*Work to be completed*: Collect every line of the material below that contains the string "kern", and copy each one in full.

*Data for this task*:
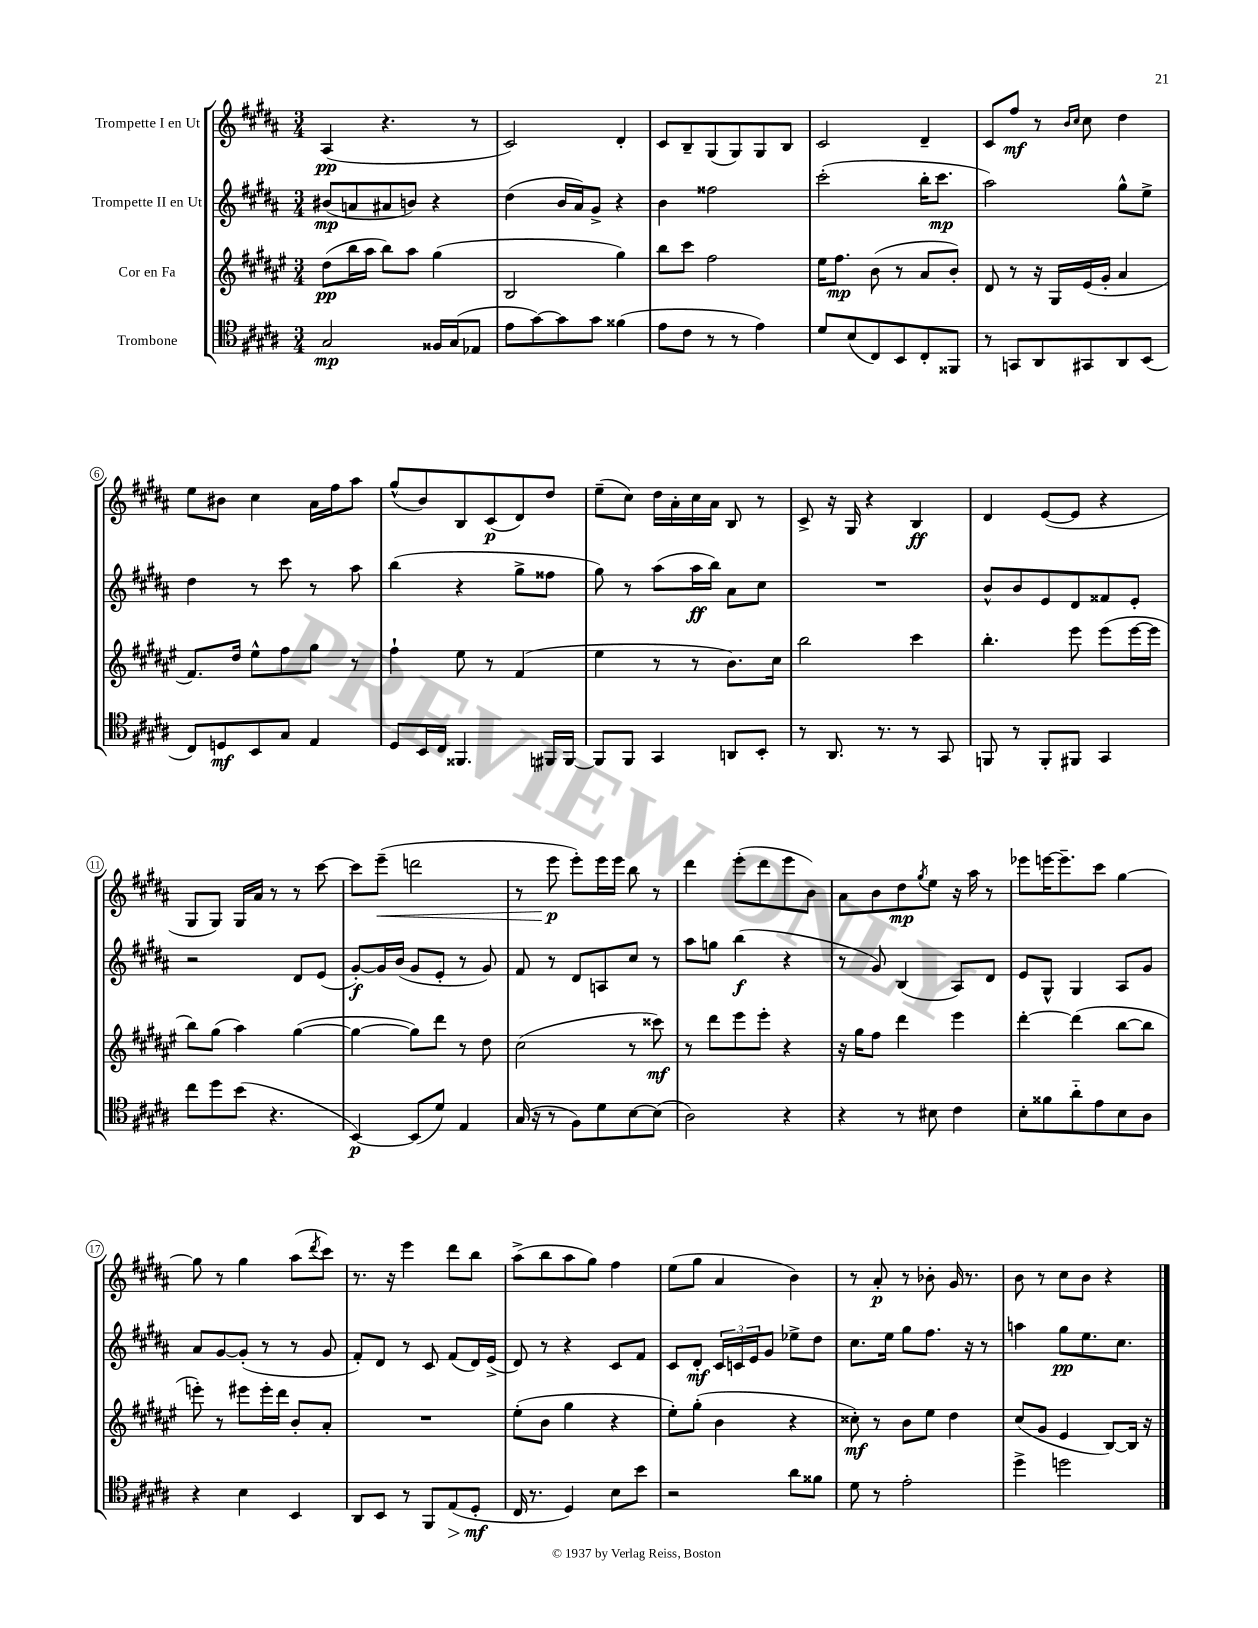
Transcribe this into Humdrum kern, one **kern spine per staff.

**kern	**kern	**kern	**kern
*staff4	*staff3	*staff2	*staff1
*clefC4	*clefG2	*clefG2	*clefG2
*k[f#c#g#d#a#]	*k[f#c#g#d#a#e#]	*k[f#c#g#d#a#]	*k[f#c#g#d#a#]
*M3/4	*M3/4	*M3/4	*M3/4
2G#	(8dd#	(8b#	(4A#
.	16bb	8a	.
.	16aa#	.	.
.	8bb)	8a#	4.r
.	8aa#	8b)	.
16F##	(4gg#	4r	.
(16G#	.	.	.
8E-	.	.	8r
=	=	=	=
8e	2B	(4dd#	2c#)
[8g#)	.	.	.
8g#]	.	16b	.
.	.	16a#)	.
8g#	.	8g#^	.
(4f##	4gg#)	4r	4d#'
=	=	=	=
8e	8bb	4b	8c#
8c#	8ccc#	.	8B~
8r	2ff#	2ff##	(8G#
8r	.	.	8G#)
4e)	.	.	8G#
.	.	.	8B
=	=	=	=
8d#	16ee#	(2ccc#'	2c#
.	8.ff#	.	.
(8B	.	.	.
8C#)	(8b	.	.
8BB	8r	.	.
8C#'	8a#	16bb'	4d#~
.	.	8.ccc#	.
8FF##	8b')	.	.
=	=	=	=
8r	8d#	2aa#)	8c#
8GG	8r	.	8ff#
8AA#	16r	.	8r
.	16G#	.	.
.	.	.	16qqb
.	.	.	16qqcc#
8GG#	(16e#	.	8cc#
.	16g#'	.	.
8AA#	4a#	8gg#^^	4dd#
(8BB	.	8ee^	.
=	=	=	=
8C#)	8.f#)	4dd#	8ee
8D	.	.	8b#
.	16dd#	.	.
8BB	8ee#^^	8r	4cc#
8G#	8ff#	8ccc#	.
4E	8gg#	8r	16a#
.	.	.	16ff#
.	8r	8aa#	8aa#
=	=	=	=
8D#	4ff#`	(4bb	(8gg#^^
16BB	.	.	8b)
16C#	.	.	.
4.FF##	8ee#	4r	8B
.	8r	.	(8c#
.	(4f#	8gg#^	8d#)
16FF#	.	8ff##	8dd#
[16FF#	.	.	.
=	=	=	=
8FF#]	4ee#	8gg#)	(8ee~
8FF#	.	8r	8cc#)
4GG#	8r	(8aa#	16dd#
.	.	.	16a#'
.	8r	16aa#	16cc#
.	.	16bb)	16a#
8AA	8.b)	8a#	8B
8BB'	.	8cc#	8r
.	16cc#	.	.
=	=	=	=
8r	2bb	2.r	8c#^
8.AA#	.	.	16r
.	.	.	16G#
.	.	.	4r
8.r	.	.	.
8r	4ccc#	.	4B
8GG#	.	.	.
=	=	=	=
8FF	4.bb'	8b^^	4d#
8r	.	8b	.
8FF'	.	8e	([8e
8FF#	8eee#	8d#	8e]
4GG#	(8eee#	8f##	4r
.	[16eee#	8e'	.
.	16eee#]	.	.
=	=	=	=
8cc#	8bb)	2r	8G#
8dd#	(8gg#	.	8G#)
(8b	4aa#)	.	16G#
.	.	.	16a#
4.r	.	.	8r
.	([4gg#	8d#	8r
.	.	(8e	[8ccc#
=	=	=	=
[4BB)	4gg#_	[8g#')	8ccc#]
.	.	16g#]	(8eee~
.	.	(16b	.
(8BB]	8gg#])	8g#	2ddd
8d#)	8ddd#	8e'	.
4E	8r	8r	.
.	8dd#	8g#)	.
=	=	=	=
(16G#	(2cc#	8f#	8r
16r	.	.	.
8r	.	8r	8eee
8F#)	.	8d#	8eee')
8d#	.	8A	16eee
.	.	.	16eee
[8B	8r	8cc#	8bb
(8B]	8ccc##)	8r	8r
=	=	=	=
2A#)	8r	8aa#	4ddd#
.	8ddd#	8gg	.
.	8eee#	(4bb	(8eee'
.	8eee#'	.	8ddd#
4r	4r	4r	8eee
.	.	.	8b)
=	=	=	=
4r	16r	8r	8a#
.	16gg#	.	.
.	8ff#	8g#)	8b
8r	4ddd#	(4B	8dd#
.	.	.	8qgg#
8B#	.	.	8ee
4c#	4eee#	8A#)	16r
.	.	.	16aa#
.	.	8d#	8r
=	=	=	=
8B'	[4ddd#'	8e	8eee-
8f##	.	8G#^^	[16eee
.	.	.	8.eee~]
8a#'~	(4ddd#]	4G#	.
8e	.	.	8ccc#
8B	[8bb	8A#	[4gg#
8A#	8bb]	8g#	.
=	=	=	=
4r	8eee')	8a#	8gg#]
.	8r	[8g#	8r
4B	8eee#	(8g#']	4gg#
.	16eee#'	8r	.
.	16ddd#	.	.
4BB	8b'	8r	(8aa#
.	.	.	8qddd#
.	8a#'	8g#	8ccc#)
=	=	=	=
8AA#	2.r	8f#')	8.r
8BB	.	8d#	.
.	.	.	16r
8r	.	8r	4eee
8FF#	.	8c#	.
(8E	.	(8f#	8ddd#
8D#'	.	16d#)	8bb
.	.	(16e^	.
=	=	=	=
16C#	(8ee#'	8d#)	(8aa#^
8.r	.	.	.
.	8b	8r	8bb
4D#)	4gg#	4r	8aa#
.	.	.	8gg#)
8B	4r	8c#	4ff#
8b	.	8f#	.
=	=	=	=
2r	8ee#')	8c#	(8ee
.	(8gg#'	8d#'	8gg#
.	4b	24c#	4a#
.	.	24c	.
.	.	24e	.
.	.	8g#	.
8a#	4r	8ee-^	4b)
8f##	.	8dd#	.
=	=	=	=
8d#	8cc##')	8.cc#	8r
8r	8r	.	8a#'
.	.	16ee	.
2e'	8b	8gg#	8r
.	8ee#	8.ff#	8b-'
.	4dd#	.	16g#
.	.	16r	8.r
.	.	8r	.
=	=	=	=
4dd#^	(8cc#	4aa	8b
.	8g#	.	8r
2dd	4e#	8gg#	8cc#
.	.	8.ee	8b
.	[8B)	.	4r
.	.	8.cc#	.
.	16B]	.	.
.	16r	.	.
==	==	==	==
*-	*-	*-	*-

*Full answer*:
Transcribe this into Humdrum kern, one **kern spine per staff.
**kern	**kern	**kern	**kern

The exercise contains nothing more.